DIRECTIONS:
Down to the last word, output the records below, skipping any images.

DATASET CONTENT:
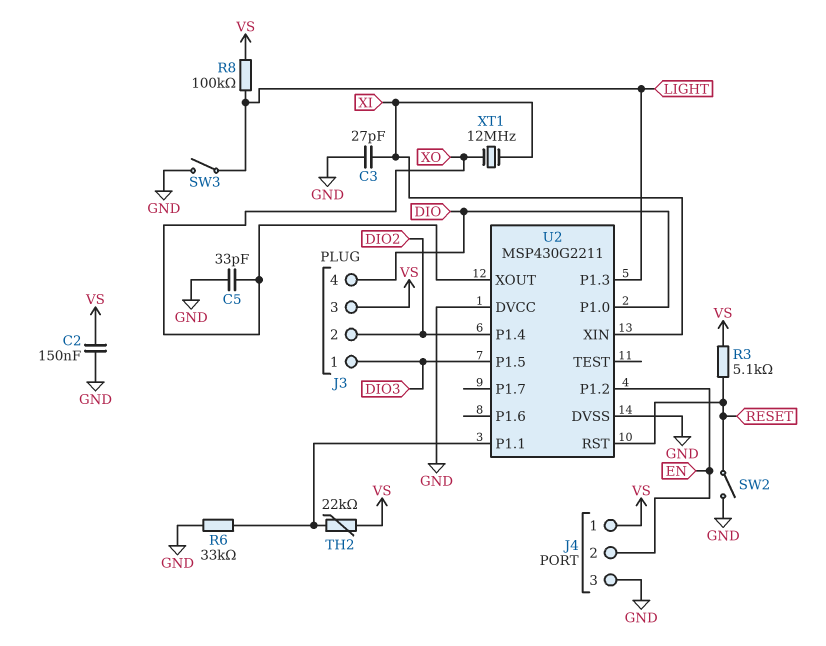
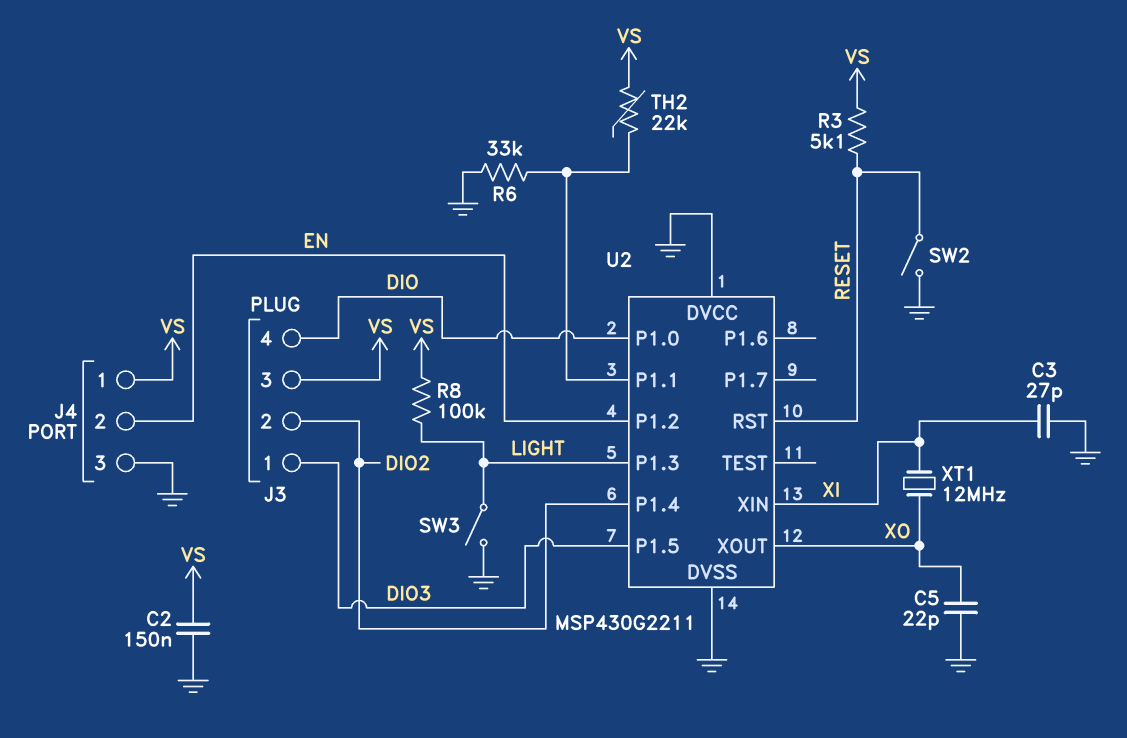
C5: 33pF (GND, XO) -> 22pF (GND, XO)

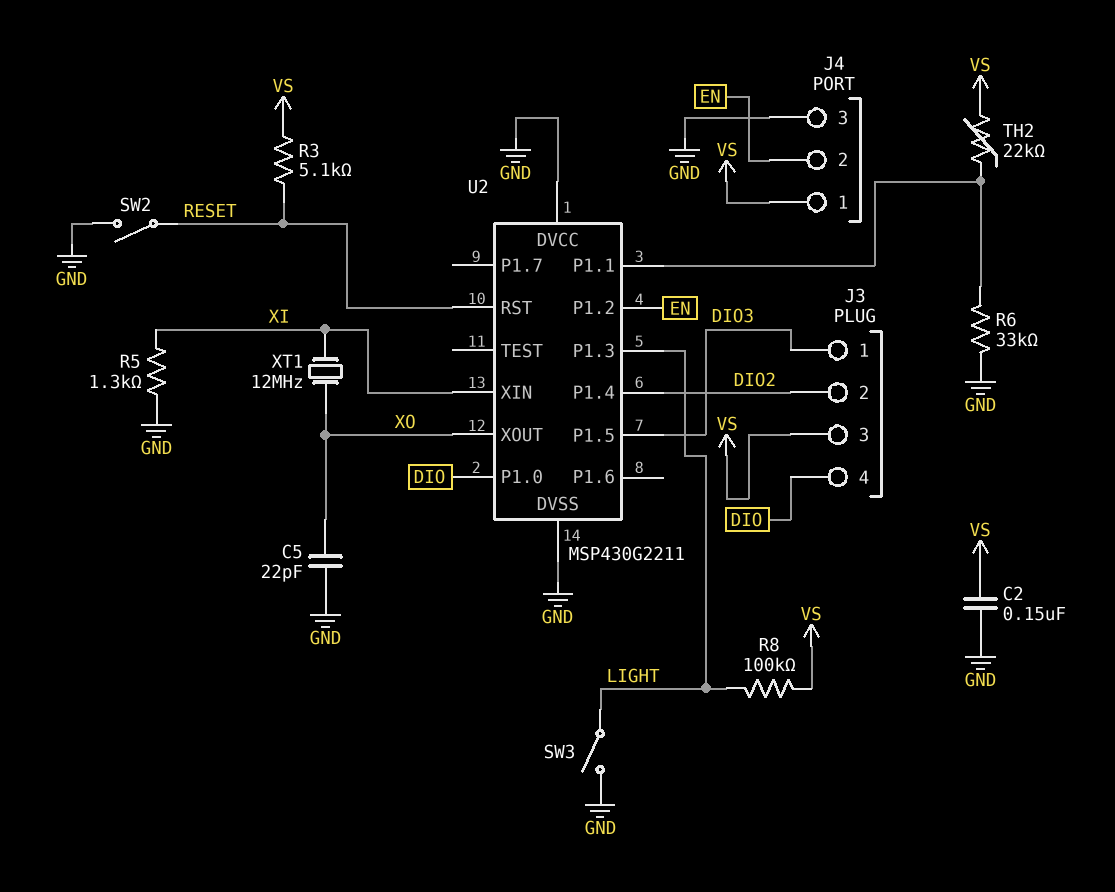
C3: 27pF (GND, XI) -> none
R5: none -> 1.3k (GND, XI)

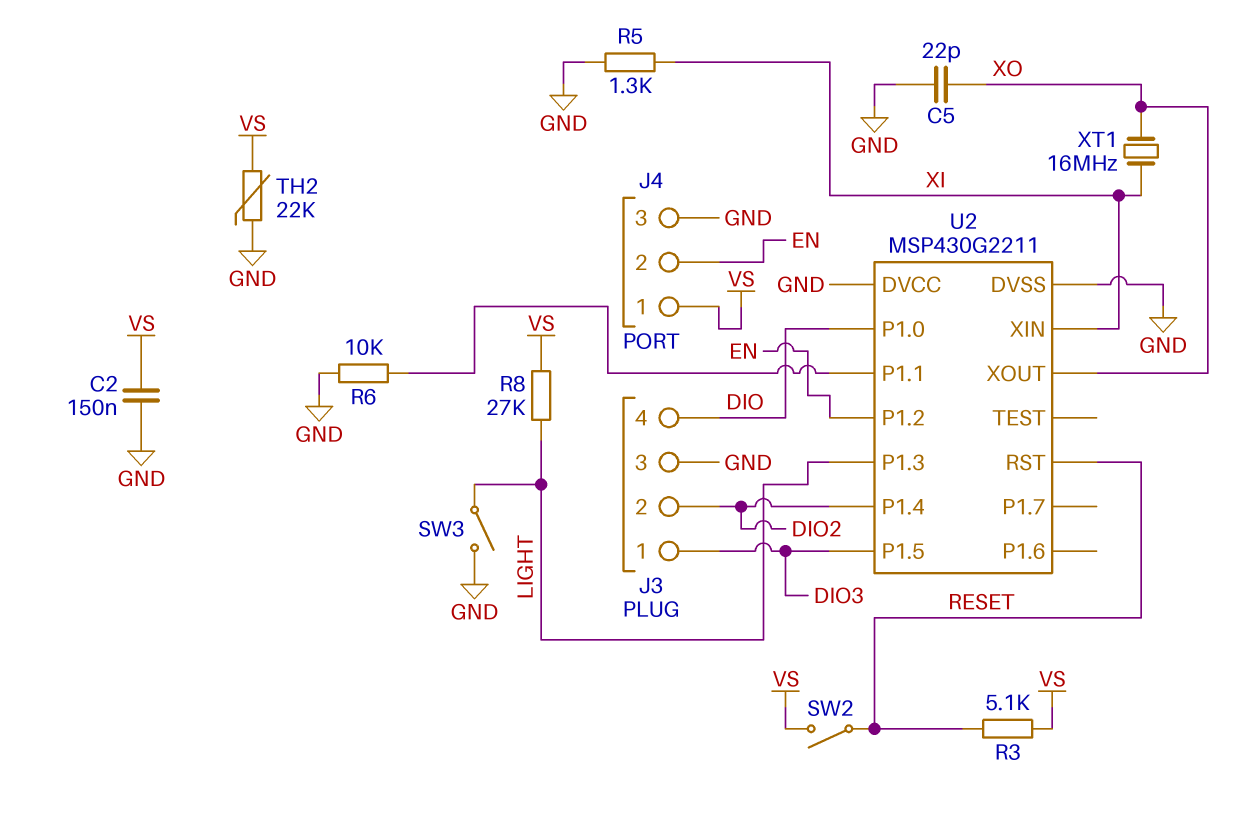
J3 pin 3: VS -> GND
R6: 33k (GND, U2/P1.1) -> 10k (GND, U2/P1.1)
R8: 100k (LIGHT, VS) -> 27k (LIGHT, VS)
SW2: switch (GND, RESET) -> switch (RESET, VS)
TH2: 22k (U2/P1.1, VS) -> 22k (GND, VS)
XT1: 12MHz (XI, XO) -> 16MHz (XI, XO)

RESPONSE BOX:
C5: 33pF (GND, XO) -> 22pF (GND, XO)

C3: 27pF (GND, XI) -> none
R5: none -> 1.3k (GND, XI)

J3 pin 3: VS -> GND
R6: 33k (GND, U2/P1.1) -> 10k (GND, U2/P1.1)
R8: 100k (LIGHT, VS) -> 27k (LIGHT, VS)
SW2: switch (GND, RESET) -> switch (RESET, VS)
TH2: 22k (U2/P1.1, VS) -> 22k (GND, VS)
XT1: 12MHz (XI, XO) -> 16MHz (XI, XO)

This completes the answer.